● PROBLEM: Reproduce the lines below verbatim. Pictures are to be omitted.

── COLLECTED DATA ──

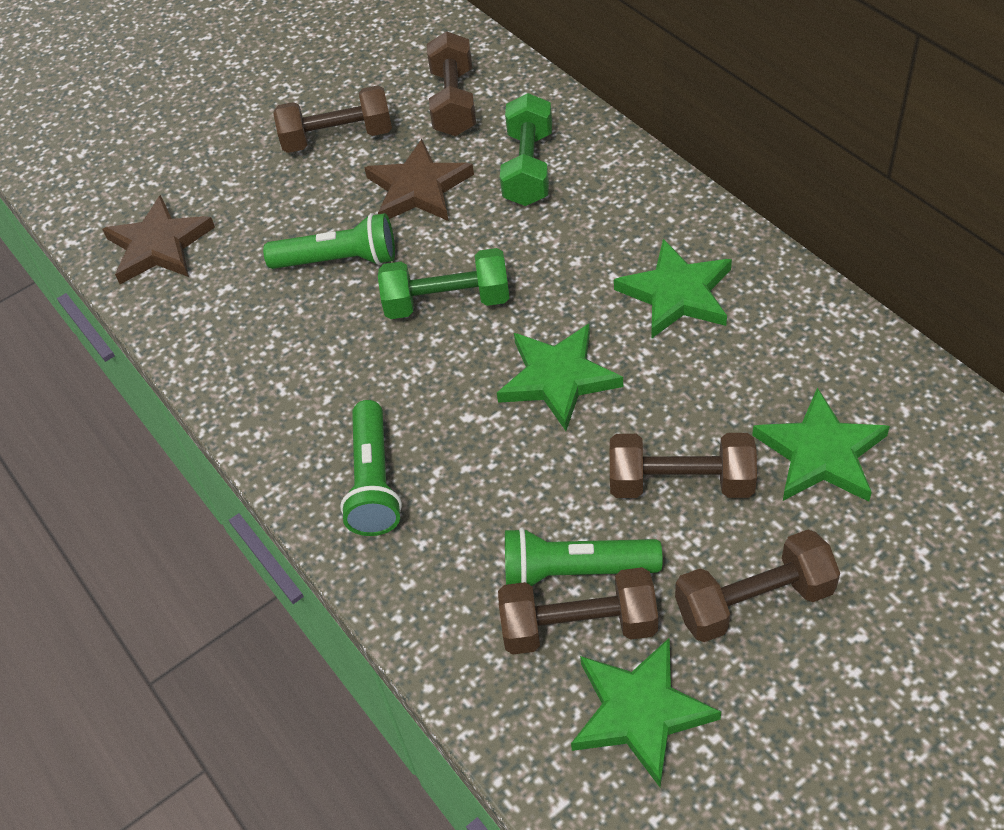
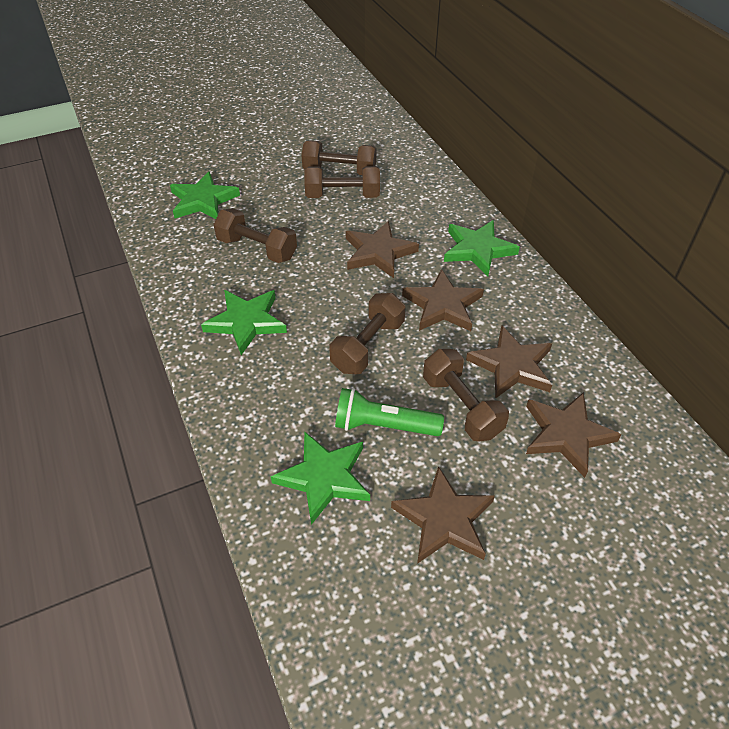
brown star: 2 -> 5
green dumbbell: 2 -> 0
green flashlight: 3 -> 1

───

● RESULT OF THIS TASK:
brown star: 2 -> 5
green dumbbell: 2 -> 0
green flashlight: 3 -> 1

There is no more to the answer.